◆ Brief
Omit the pictures from the entries below and retype everything else exactly.
========================================================================
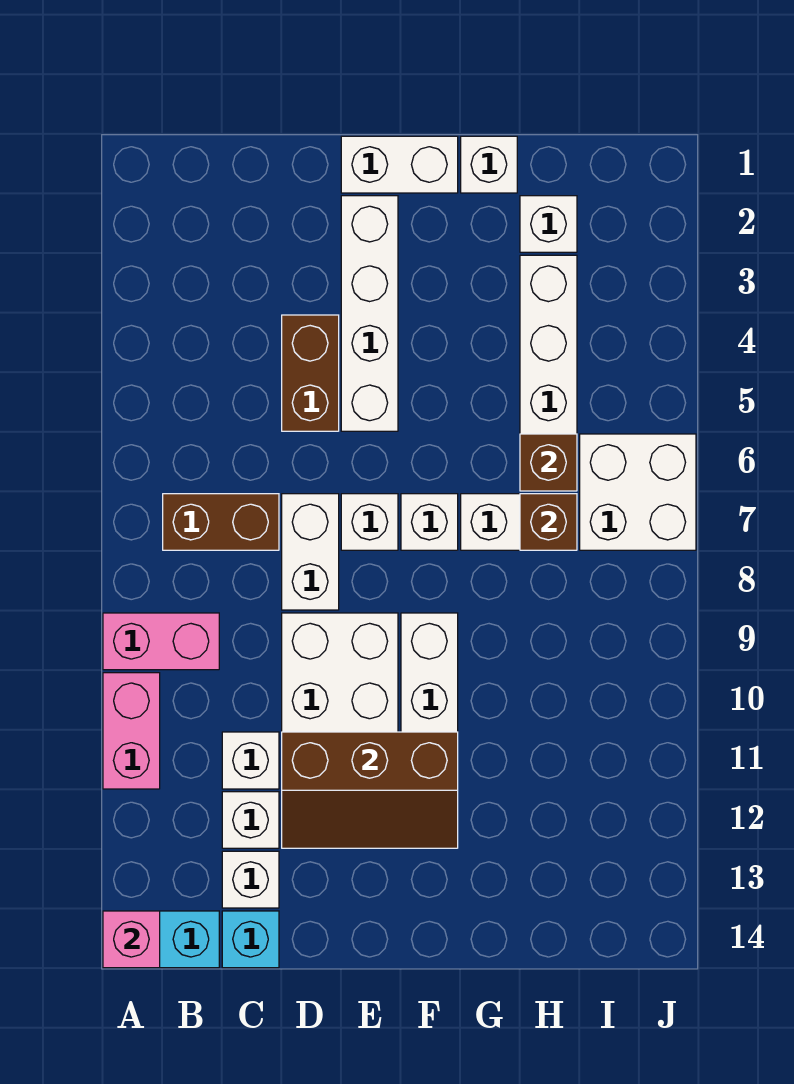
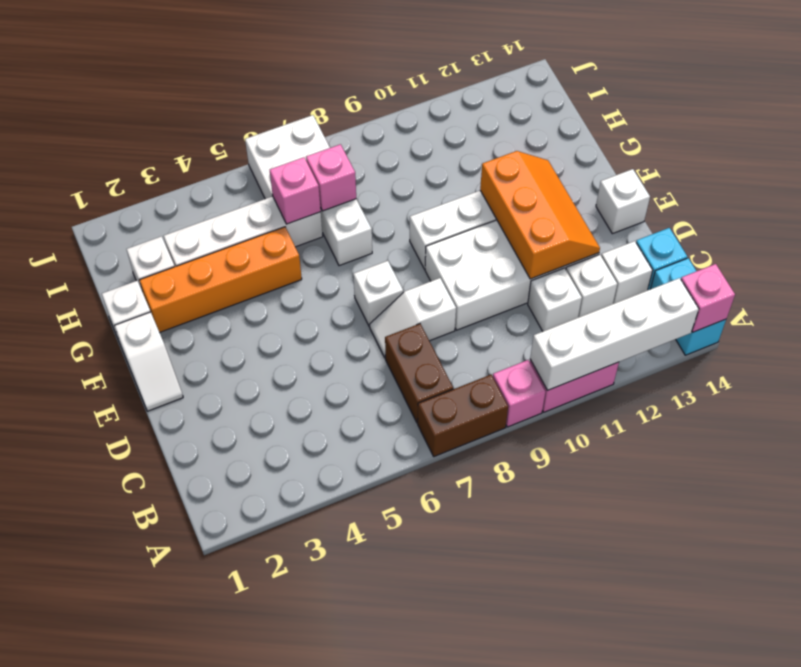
pink brick A9:B9 level 1 -> pink brick A9 level 1
brown brick D4:D5 level 1 -> brown brick A7:A8 level 1
white brick D7:D8 level 1 -> white slope D7:D8 level 1 top 8
brown slope D11:F12 level 2 top 11 -> orange slope D11:F12 level 2 top 11
white brick E1:F1 level 1 -> white slope E1:F1 level 1 top F
white brick E2:E5 level 1 -> white brick A10:A13 level 2
white brick F7 level 1 -> white brick E14 level 1
none -> orange brick G2:G5 level 1
brown brick H6 level 2 -> pink brick H6 level 2
brown brick H7 level 2 -> pink brick H7 level 2

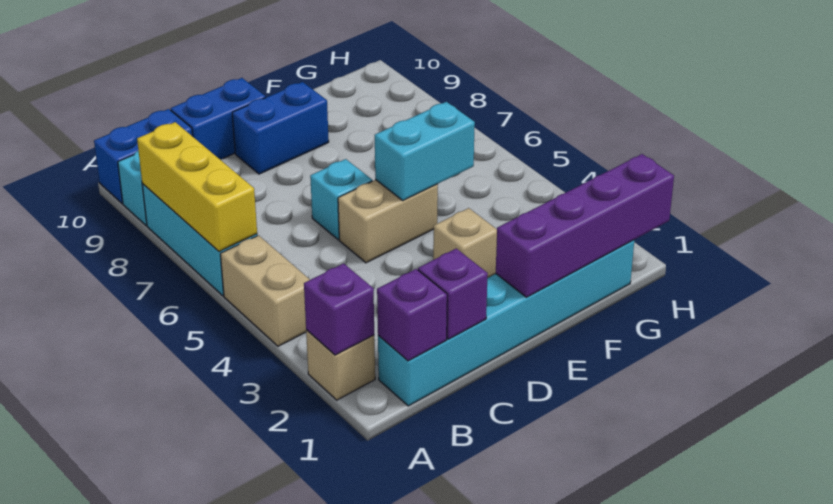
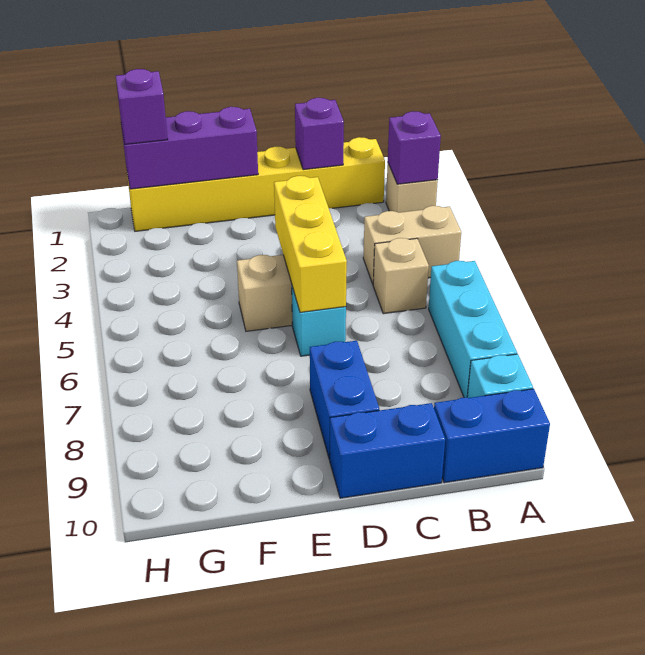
tan brick A4:A5 level 1 -> tan brick A4:B4 level 1
yellow brick A6:A8 level 2 -> yellow brick D4:D6 level 2
cyan brick B1:G1 level 1 -> yellow brick B1:G1 level 1
purple brick B1 level 2 -> purple brick G1 level 3
blue brick D9:E9 level 1 -> blue brick D8:D9 level 1
purple brick E1:H1 level 2 -> purple brick E1:G1 level 2
tan brick E3 level 1 -> tan brick B5 level 1
cyan brick E5:F5 level 2 -> none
========================================================================
◆ Response
pink brick A9:B9 level 1 -> pink brick A9 level 1
brown brick D4:D5 level 1 -> brown brick A7:A8 level 1
white brick D7:D8 level 1 -> white slope D7:D8 level 1 top 8
brown slope D11:F12 level 2 top 11 -> orange slope D11:F12 level 2 top 11
white brick E1:F1 level 1 -> white slope E1:F1 level 1 top F
white brick E2:E5 level 1 -> white brick A10:A13 level 2
white brick F7 level 1 -> white brick E14 level 1
none -> orange brick G2:G5 level 1
brown brick H6 level 2 -> pink brick H6 level 2
brown brick H7 level 2 -> pink brick H7 level 2

tan brick A4:A5 level 1 -> tan brick A4:B4 level 1
yellow brick A6:A8 level 2 -> yellow brick D4:D6 level 2
cyan brick B1:G1 level 1 -> yellow brick B1:G1 level 1
purple brick B1 level 2 -> purple brick G1 level 3
blue brick D9:E9 level 1 -> blue brick D8:D9 level 1
purple brick E1:H1 level 2 -> purple brick E1:G1 level 2
tan brick E3 level 1 -> tan brick B5 level 1
cyan brick E5:F5 level 2 -> none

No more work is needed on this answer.